### Object matching data
------------
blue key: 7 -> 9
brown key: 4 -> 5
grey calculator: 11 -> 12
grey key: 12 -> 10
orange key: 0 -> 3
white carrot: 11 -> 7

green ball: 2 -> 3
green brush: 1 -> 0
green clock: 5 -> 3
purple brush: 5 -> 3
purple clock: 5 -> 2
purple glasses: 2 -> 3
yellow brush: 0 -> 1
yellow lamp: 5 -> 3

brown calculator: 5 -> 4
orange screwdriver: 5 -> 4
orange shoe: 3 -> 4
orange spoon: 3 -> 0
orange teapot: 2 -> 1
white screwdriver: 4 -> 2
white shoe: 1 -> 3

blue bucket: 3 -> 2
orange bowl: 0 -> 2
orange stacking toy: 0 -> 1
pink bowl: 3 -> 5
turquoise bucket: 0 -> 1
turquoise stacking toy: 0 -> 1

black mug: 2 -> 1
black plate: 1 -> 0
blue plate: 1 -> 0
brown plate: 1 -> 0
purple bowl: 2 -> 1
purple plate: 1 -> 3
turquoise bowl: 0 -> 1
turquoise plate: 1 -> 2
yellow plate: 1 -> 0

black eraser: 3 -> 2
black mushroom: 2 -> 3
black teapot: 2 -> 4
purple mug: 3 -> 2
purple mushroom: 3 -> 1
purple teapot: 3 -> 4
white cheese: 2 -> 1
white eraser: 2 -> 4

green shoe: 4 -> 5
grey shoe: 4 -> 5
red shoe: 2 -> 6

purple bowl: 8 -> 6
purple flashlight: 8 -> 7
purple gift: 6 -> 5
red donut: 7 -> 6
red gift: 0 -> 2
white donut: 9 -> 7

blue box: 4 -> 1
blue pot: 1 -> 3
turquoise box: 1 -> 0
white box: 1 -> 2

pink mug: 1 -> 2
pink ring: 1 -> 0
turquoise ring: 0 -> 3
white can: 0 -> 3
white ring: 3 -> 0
------------
### TASK BRIEF
The reply should hold only the lines from the top of the records through the line that has "blue plate: 1 -> 0", each one exact.

### ANSWER TO THIS TASK
blue key: 7 -> 9
brown key: 4 -> 5
grey calculator: 11 -> 12
grey key: 12 -> 10
orange key: 0 -> 3
white carrot: 11 -> 7

green ball: 2 -> 3
green brush: 1 -> 0
green clock: 5 -> 3
purple brush: 5 -> 3
purple clock: 5 -> 2
purple glasses: 2 -> 3
yellow brush: 0 -> 1
yellow lamp: 5 -> 3

brown calculator: 5 -> 4
orange screwdriver: 5 -> 4
orange shoe: 3 -> 4
orange spoon: 3 -> 0
orange teapot: 2 -> 1
white screwdriver: 4 -> 2
white shoe: 1 -> 3

blue bucket: 3 -> 2
orange bowl: 0 -> 2
orange stacking toy: 0 -> 1
pink bowl: 3 -> 5
turquoise bucket: 0 -> 1
turquoise stacking toy: 0 -> 1

black mug: 2 -> 1
black plate: 1 -> 0
blue plate: 1 -> 0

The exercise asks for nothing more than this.